*PROBLEM DETAILS*
Copy all the entries word for word, but omit the pictures.

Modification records
=== Begin Enclosure ===
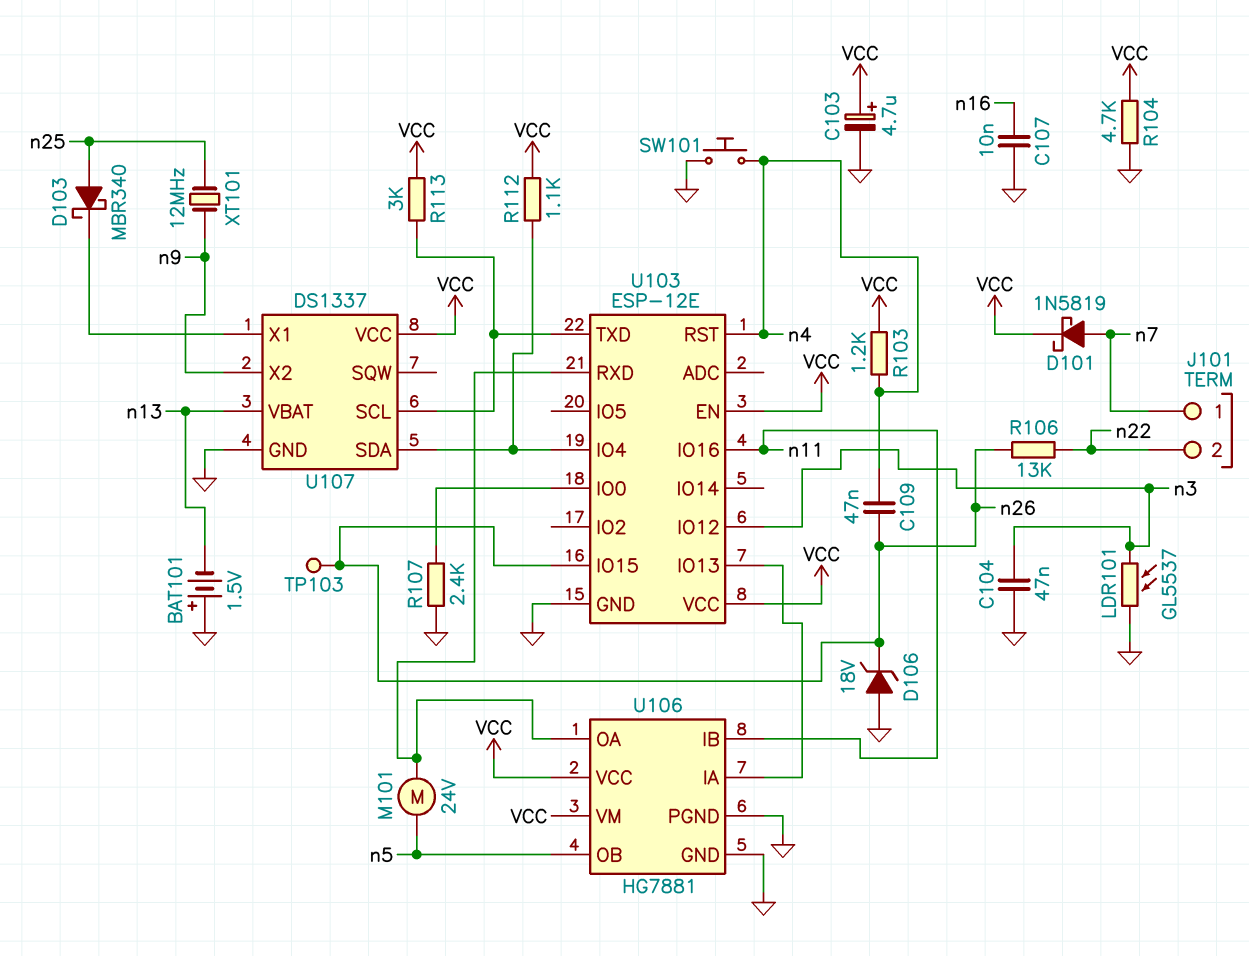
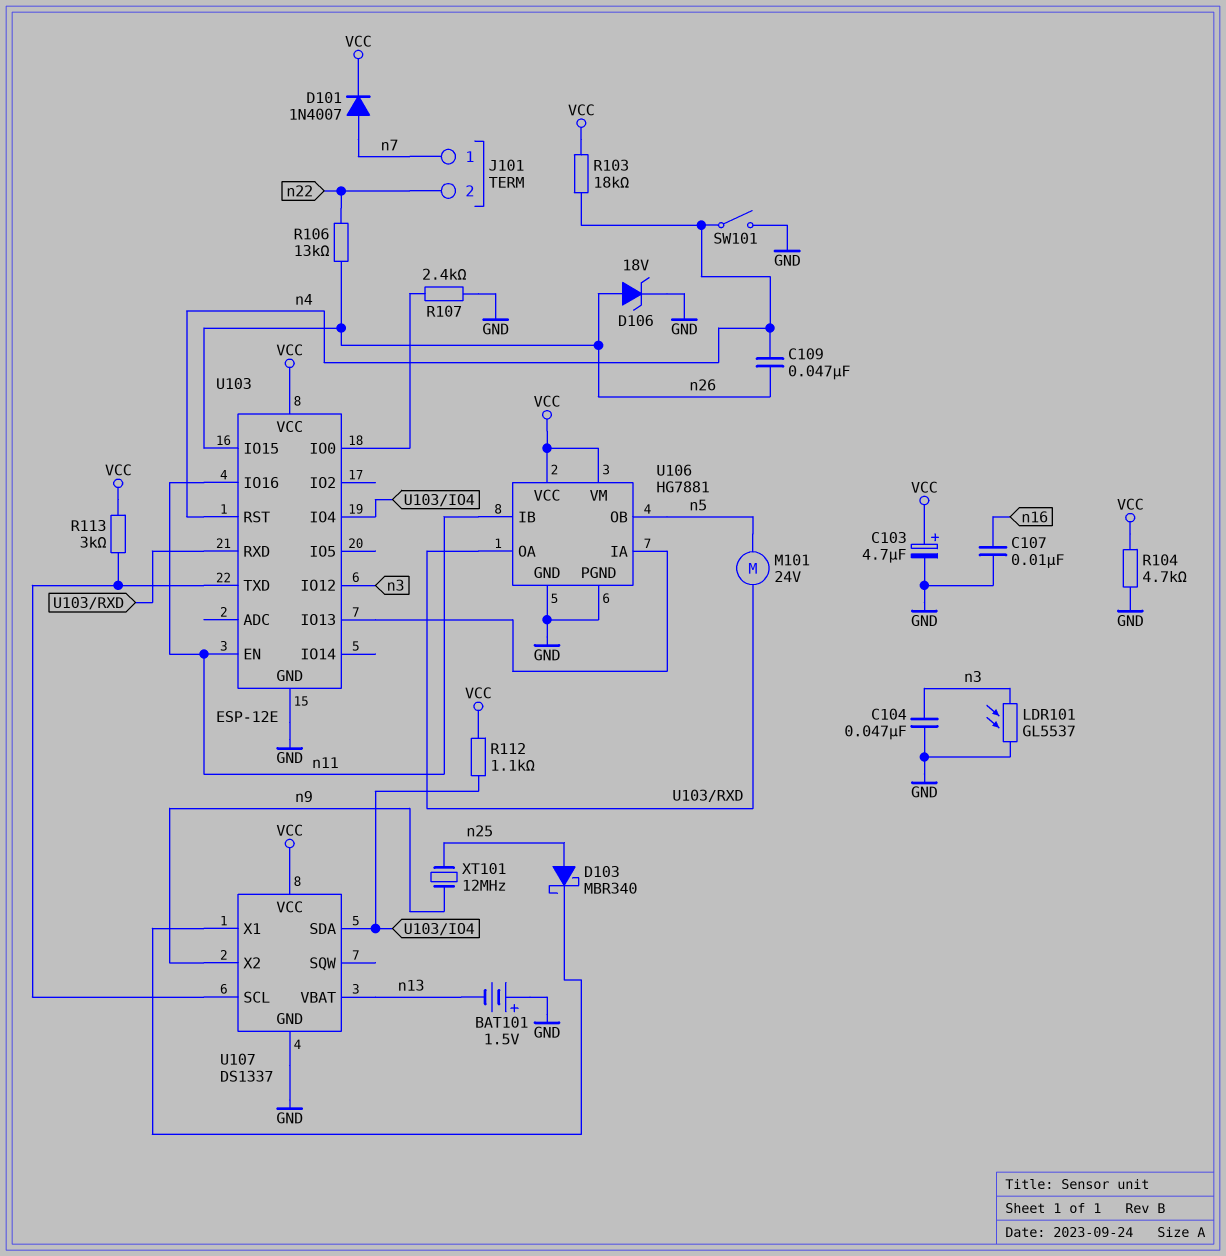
D101: schottky 1N5819 (A n7, K VCC) -> diode 1N4007 (A n7, K VCC)
D106: zener 18V (A GND, K n26) -> zener 18V (A n26, K GND)
R103: 1.2k (VCC, n4) -> 18k (VCC, n4)
SW101: button (GND, n4) -> switch (GND, n4)
TP103: test point (n26) -> none
U103 pin EN: VCC -> n11

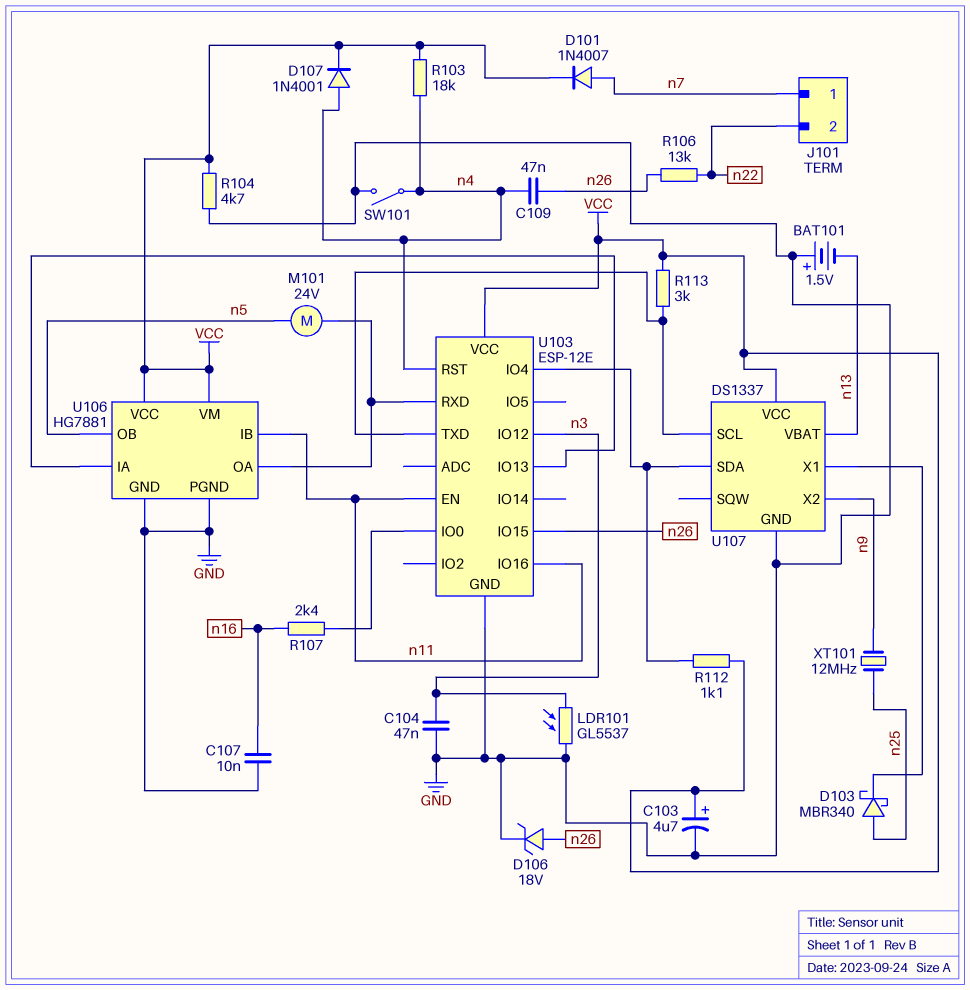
D107: none -> diode 1N4001 (A n4, K VCC)
R107: 2.4k (GND, U103/IO0) -> 2.4k (U103/IO0, n16)

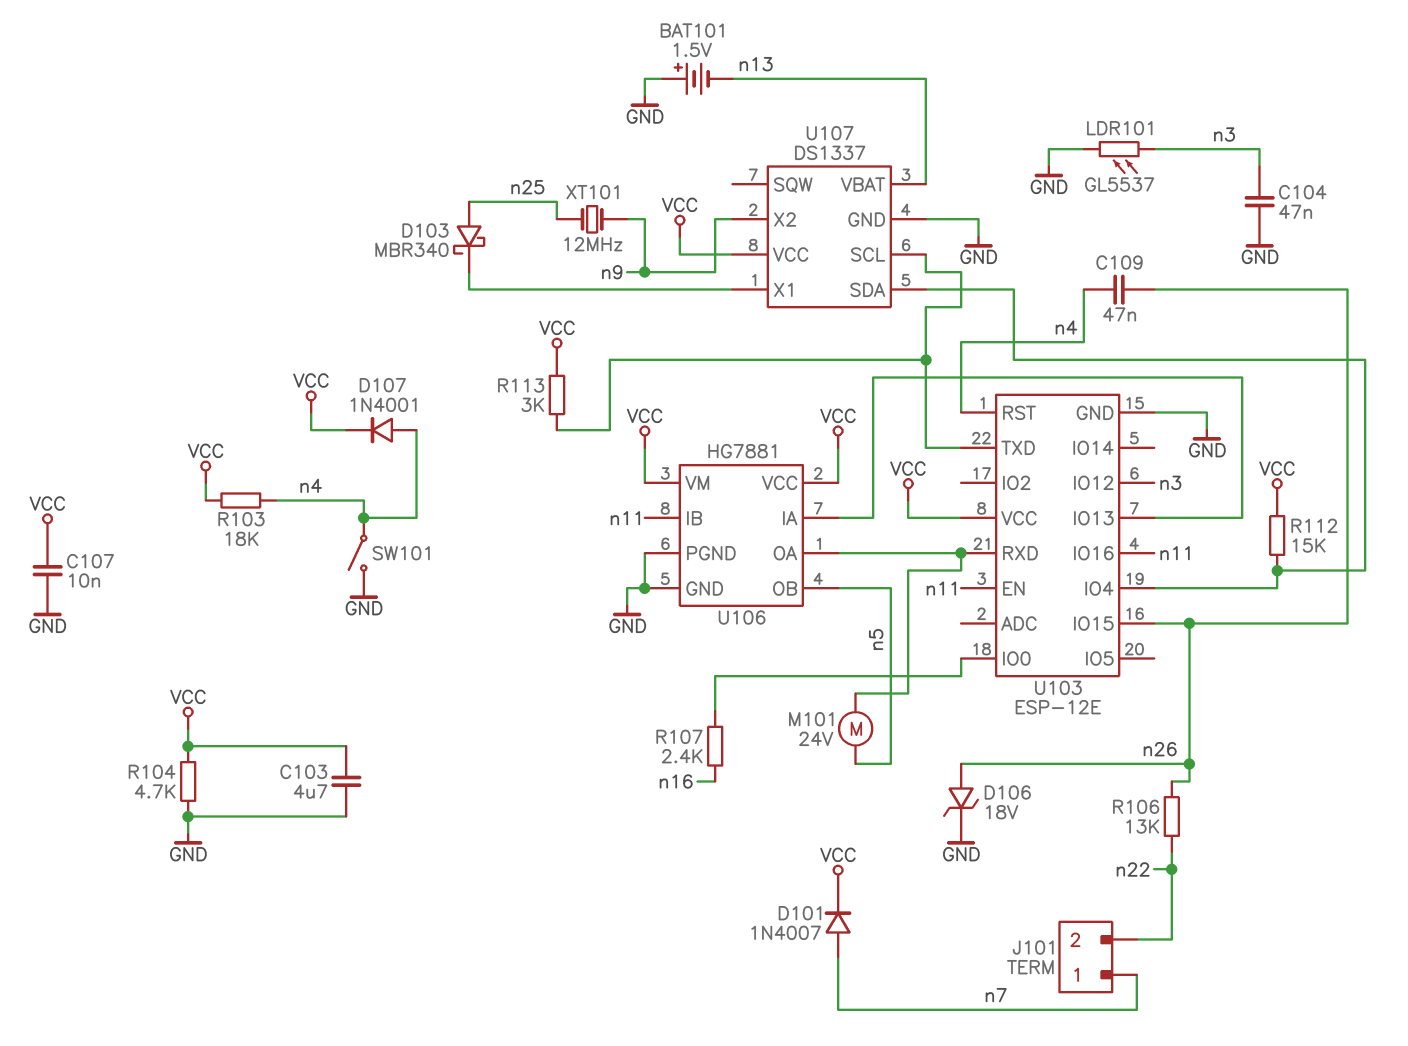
C103: 4.7uF (plus VCC, minus GND) -> 4.7uF (GND, VCC)
C107: 10nF (GND, n16) -> 10nF (GND, VCC)
R112: 1.1k (U103/IO4, VCC) -> 15k (U103/IO4, VCC)

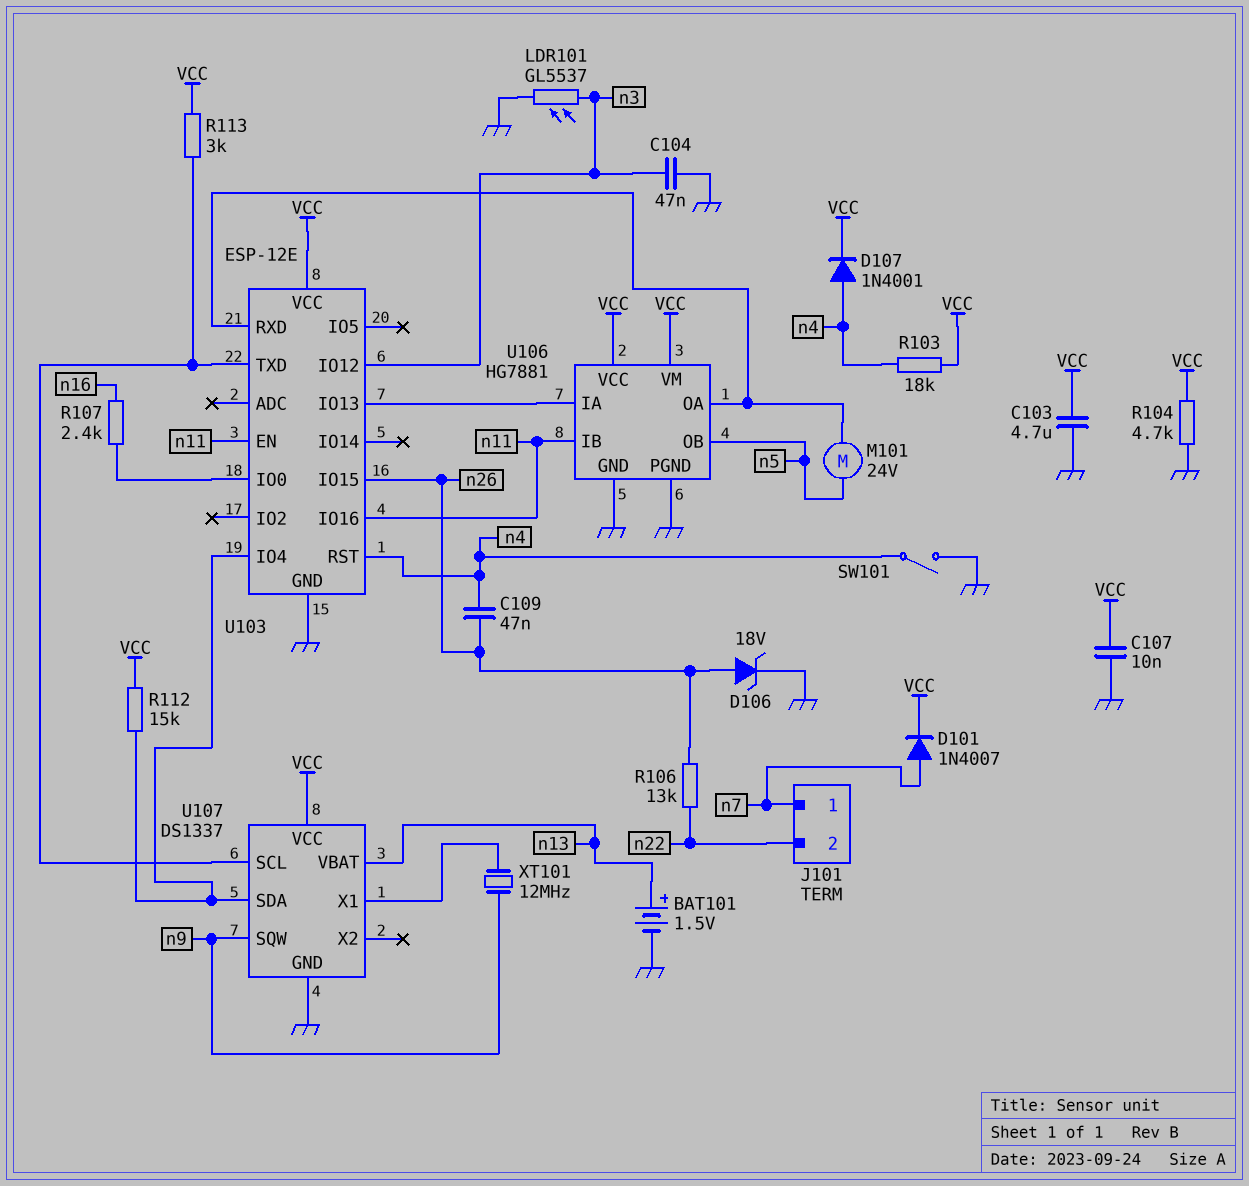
BAT101: 1.5V (plus GND, minus n13) -> 1.5V (plus n13, minus GND)
D103: schottky MBR340 (A n25, K U107/X1) -> none
U107 pin SQW: none -> n9
U107 pin X2: n9 -> none
XT101: 12MHz (n9, n25) -> 12MHz (U107/X1, n9)

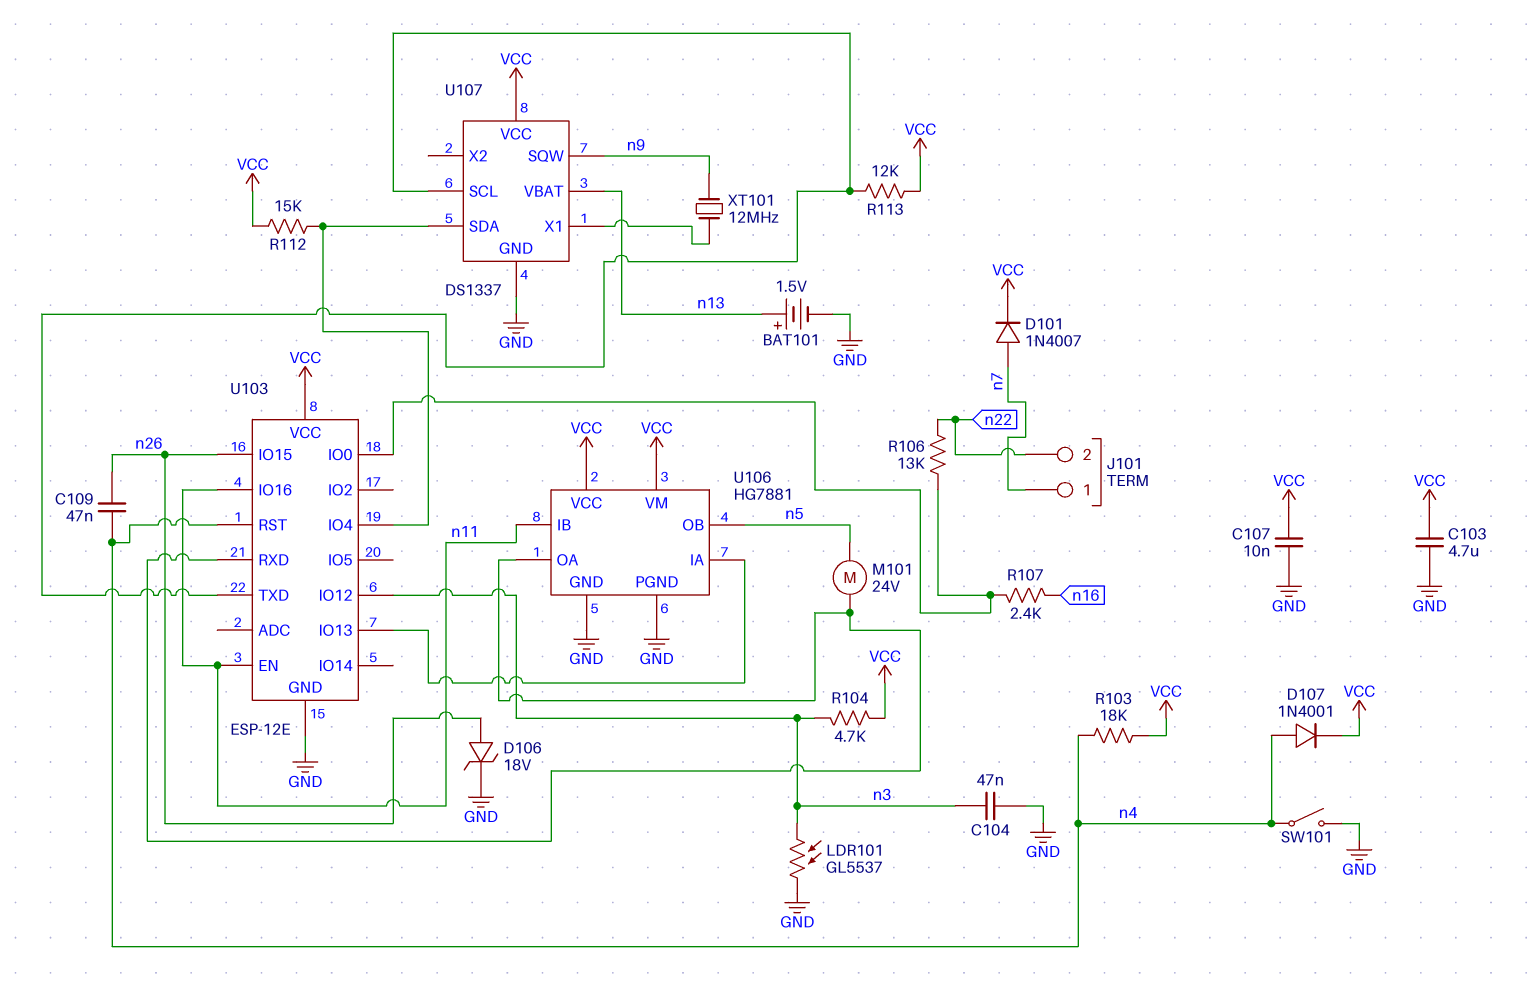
R104: 4.7k (GND, VCC) -> 4.7k (VCC, n3)
R106: 13k (n22, n26) -> 13k (U103/IO0, n22)
R113: 3k (U103/TXD, VCC) -> 12k (U103/TXD, VCC)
=== End Enclosure ===
*TASK RESPONSE*
D101: schottky 1N5819 (A n7, K VCC) -> diode 1N4007 (A n7, K VCC)
D106: zener 18V (A GND, K n26) -> zener 18V (A n26, K GND)
R103: 1.2k (VCC, n4) -> 18k (VCC, n4)
SW101: button (GND, n4) -> switch (GND, n4)
TP103: test point (n26) -> none
U103 pin EN: VCC -> n11

D107: none -> diode 1N4001 (A n4, K VCC)
R107: 2.4k (GND, U103/IO0) -> 2.4k (U103/IO0, n16)

C103: 4.7uF (plus VCC, minus GND) -> 4.7uF (GND, VCC)
C107: 10nF (GND, n16) -> 10nF (GND, VCC)
R112: 1.1k (U103/IO4, VCC) -> 15k (U103/IO4, VCC)

BAT101: 1.5V (plus GND, minus n13) -> 1.5V (plus n13, minus GND)
D103: schottky MBR340 (A n25, K U107/X1) -> none
U107 pin SQW: none -> n9
U107 pin X2: n9 -> none
XT101: 12MHz (n9, n25) -> 12MHz (U107/X1, n9)

R104: 4.7k (GND, VCC) -> 4.7k (VCC, n3)
R106: 13k (n22, n26) -> 13k (U103/IO0, n22)
R113: 3k (U103/TXD, VCC) -> 12k (U103/TXD, VCC)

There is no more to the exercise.